__PROBLEM REQUIREMENTS__
Your task is to repeat the lines below exactly, excluding any pictures they contain.

[GIVEN MATERIAL — start]

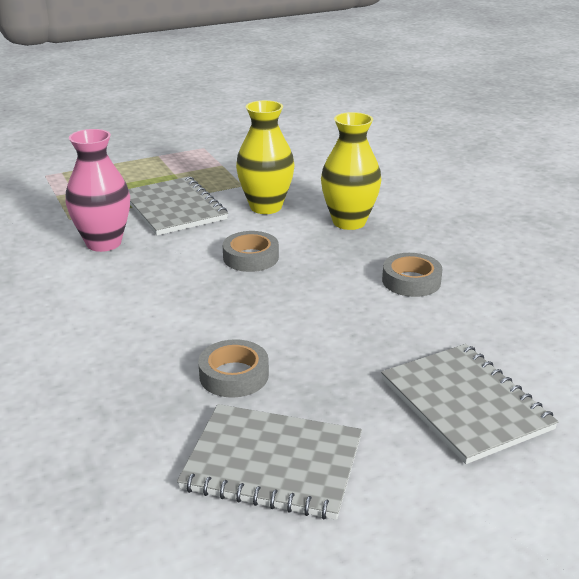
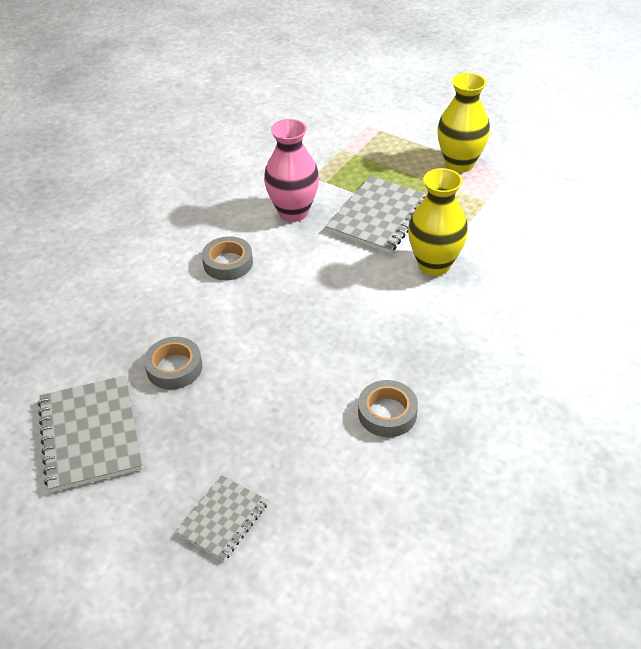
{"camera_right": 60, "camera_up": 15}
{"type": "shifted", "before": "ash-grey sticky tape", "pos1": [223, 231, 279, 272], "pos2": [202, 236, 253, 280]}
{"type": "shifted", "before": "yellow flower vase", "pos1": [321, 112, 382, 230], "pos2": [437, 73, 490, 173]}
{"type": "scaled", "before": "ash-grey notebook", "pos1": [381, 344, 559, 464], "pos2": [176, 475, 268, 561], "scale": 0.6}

[GIVEN MATERIAL — finish]

__EXPECTED ANSWER__
{"camera_right": 60, "camera_up": 15}
{"type": "shifted", "before": "ash-grey sticky tape", "pos1": [223, 231, 279, 272], "pos2": [202, 236, 253, 280]}
{"type": "shifted", "before": "yellow flower vase", "pos1": [321, 112, 382, 230], "pos2": [437, 73, 490, 173]}
{"type": "scaled", "before": "ash-grey notebook", "pos1": [381, 344, 559, 464], "pos2": [176, 475, 268, 561], "scale": 0.6}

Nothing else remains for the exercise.